**What you will do:**
Nothing but the lines from the one containing "green traffic cone [531,355,571,406]" through the end of the data below should appear in the answer, each exact and free of pictures.

**Records provided:**
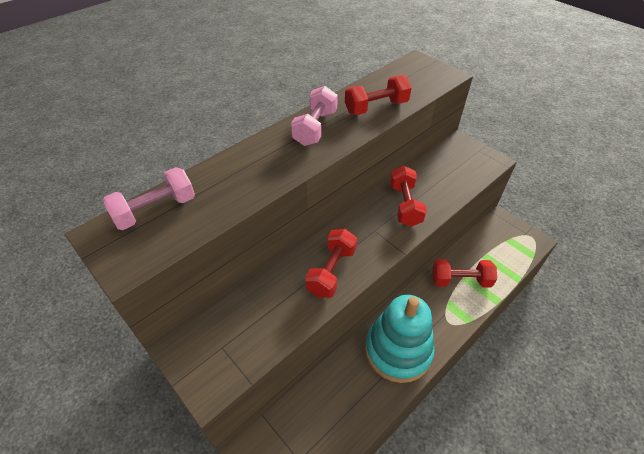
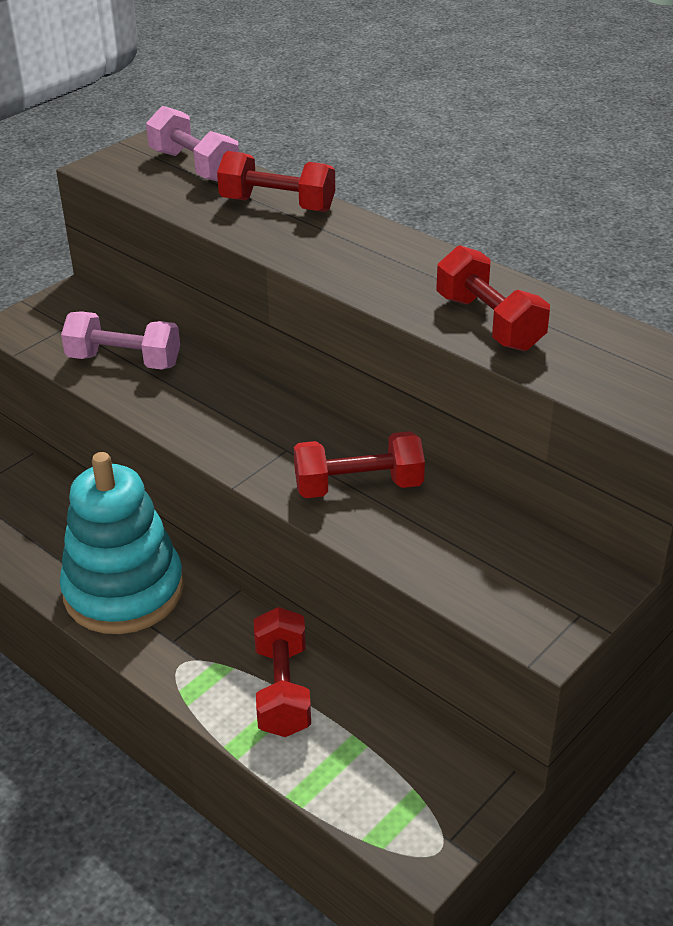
camera: 85 degrees right, 10 degrees down
pink dumbbell [291,86,338,146] -> pink dumbbell moved to [61,311,180,370]
red dumbbell [305,229,357,298] -> red dumbbell moved to [217,151,335,212]

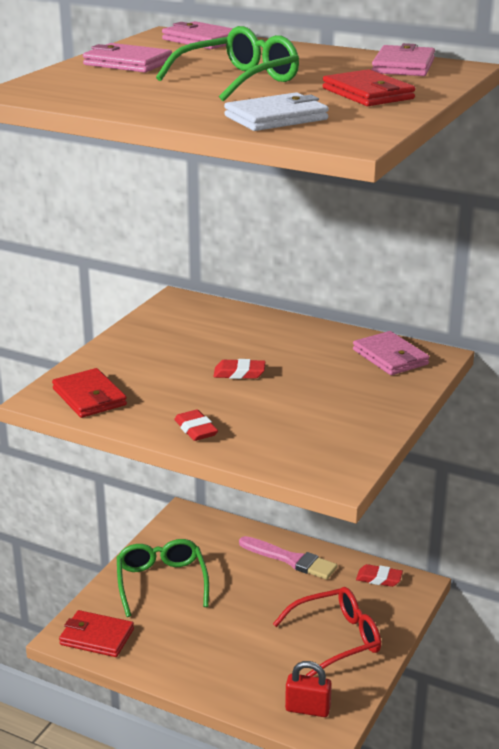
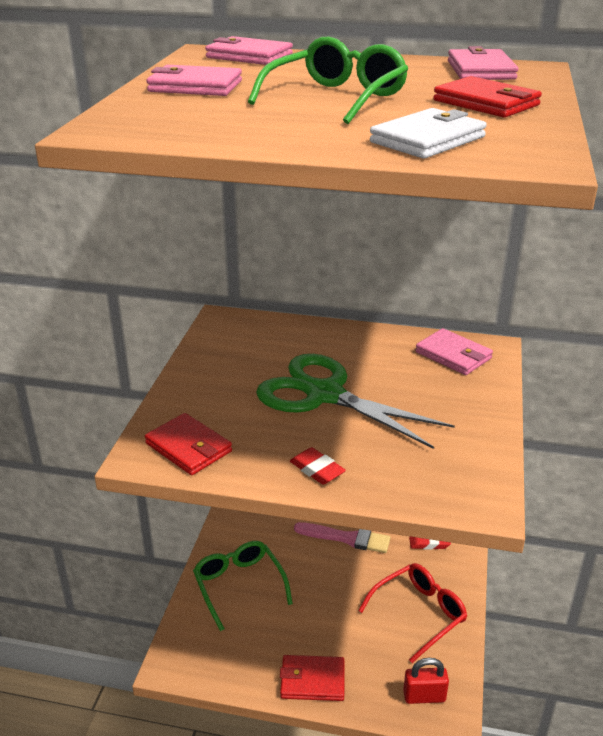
camera: 15 degrees left, 5 degrees up
red wallet [59,610,134,657] -> red wallet moved to [280,655,344,701]
red eraser [213,359,265,379] -> green scissors [256,354,455,449]

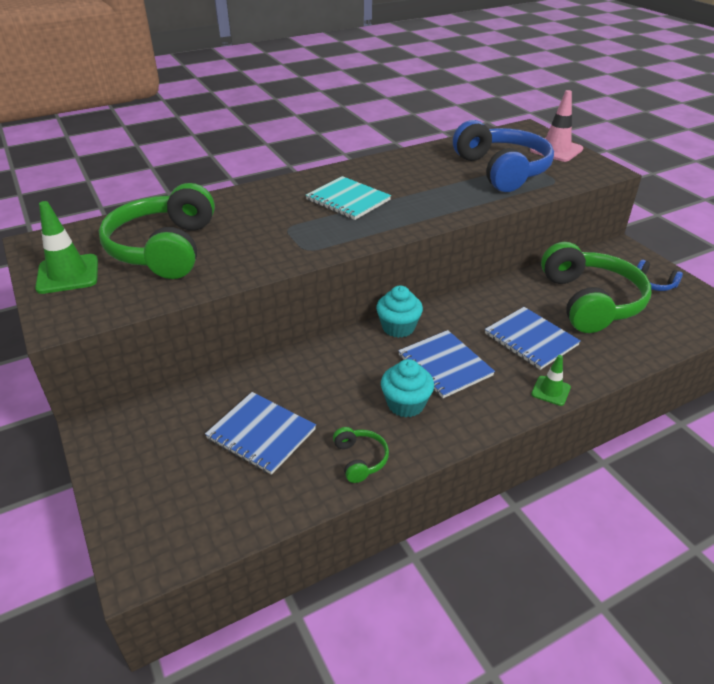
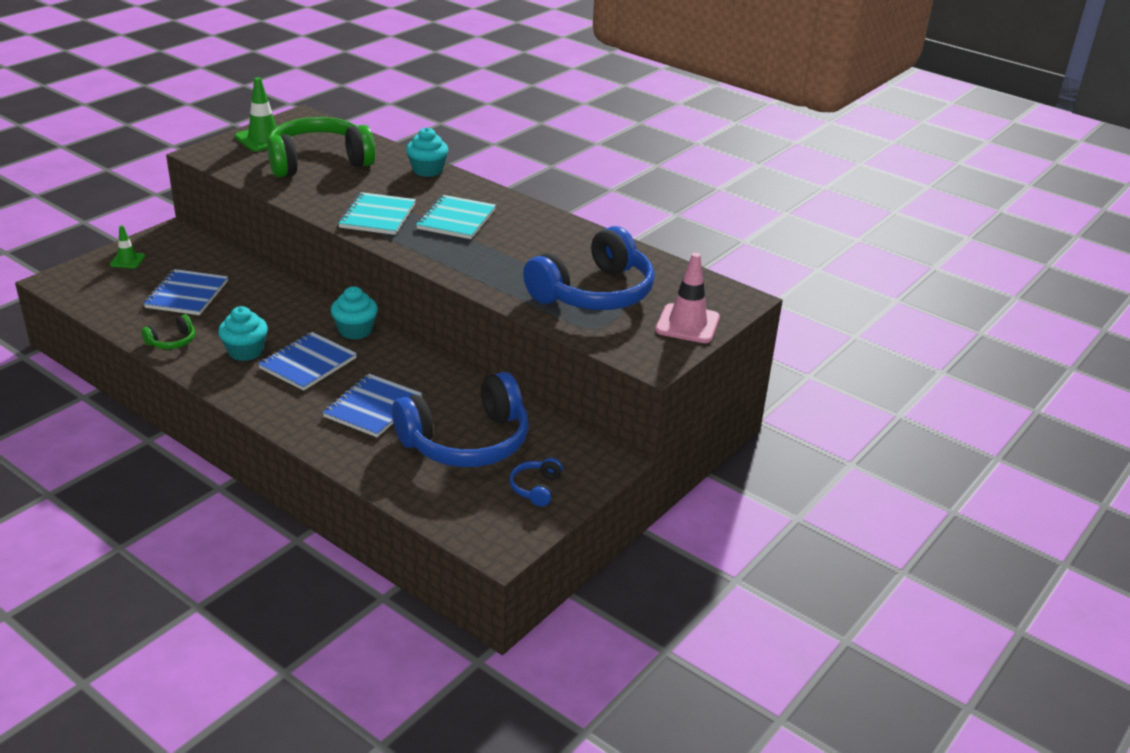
camera: 65 degrees right, 5 degrees down
green traffic cone [531,355,571,406] -> green traffic cone moved to [110,225,145,269]
green headphones [541,242,651,333] -> blue headphones [392,372,529,467]
none -> turquoise notebook [338,192,416,235]
none -> turquoise cupcake [406,127,448,177]

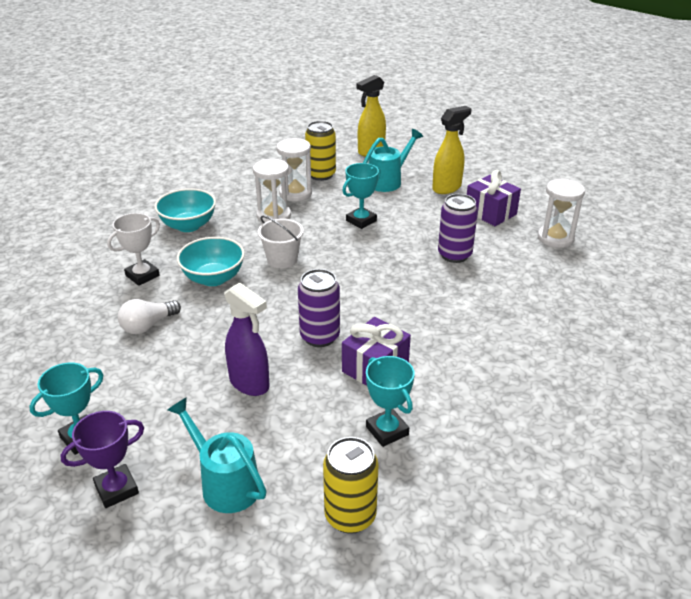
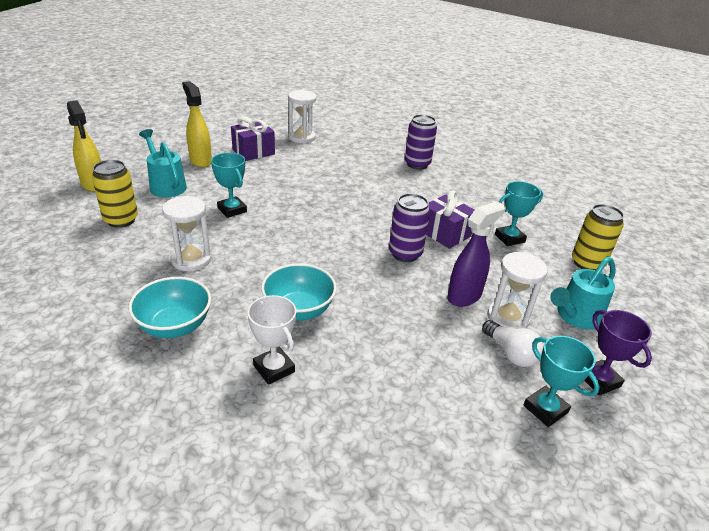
camera: 85 degrees left, 0 degrees up
white light bulb [118,299,181,334] -> white light bulb moved to [482,320,544,367]
white bucket [257,216,304,268] -> none
white hourglass [276,138,312,201] -> white hourglass moved to [487,252,548,328]
purple can [438,194,478,263] -> purple can moved to [405,114,437,170]

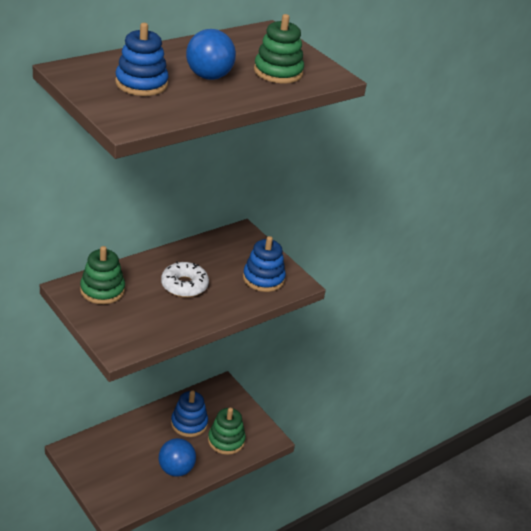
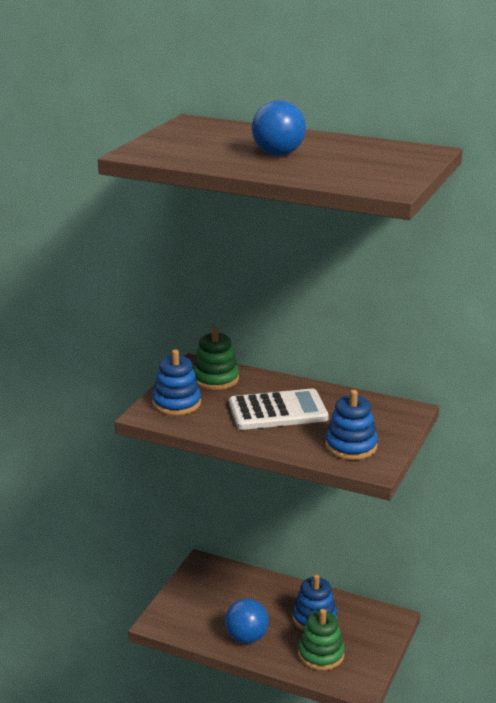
camera: 65 degrees right, 10 degrees down
blue stacking toy [115,23,169,96] -> blue stacking toy moved to [152,350,201,415]
white donut [161,261,209,297] -> white calculator [229,389,329,430]
green stacking toy [254,14,304,83] -> none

**Response for this exercise:**
green traffic cone [531,355,571,406] -> green traffic cone moved to [110,225,145,269]
green headphones [541,242,651,333] -> blue headphones [392,372,529,467]
none -> turquoise notebook [338,192,416,235]
none -> turquoise cupcake [406,127,448,177]

camera: 85 degrees left, 0 degrees up
white light bulb [118,299,181,334] -> white light bulb moved to [482,320,544,367]
white bucket [257,216,304,268] -> none
white hourglass [276,138,312,201] -> white hourglass moved to [487,252,548,328]
purple can [438,194,478,263] -> purple can moved to [405,114,437,170]

camera: 65 degrees right, 10 degrees down
blue stacking toy [115,23,169,96] -> blue stacking toy moved to [152,350,201,415]
white donut [161,261,209,297] -> white calculator [229,389,329,430]
green stacking toy [254,14,304,83] -> none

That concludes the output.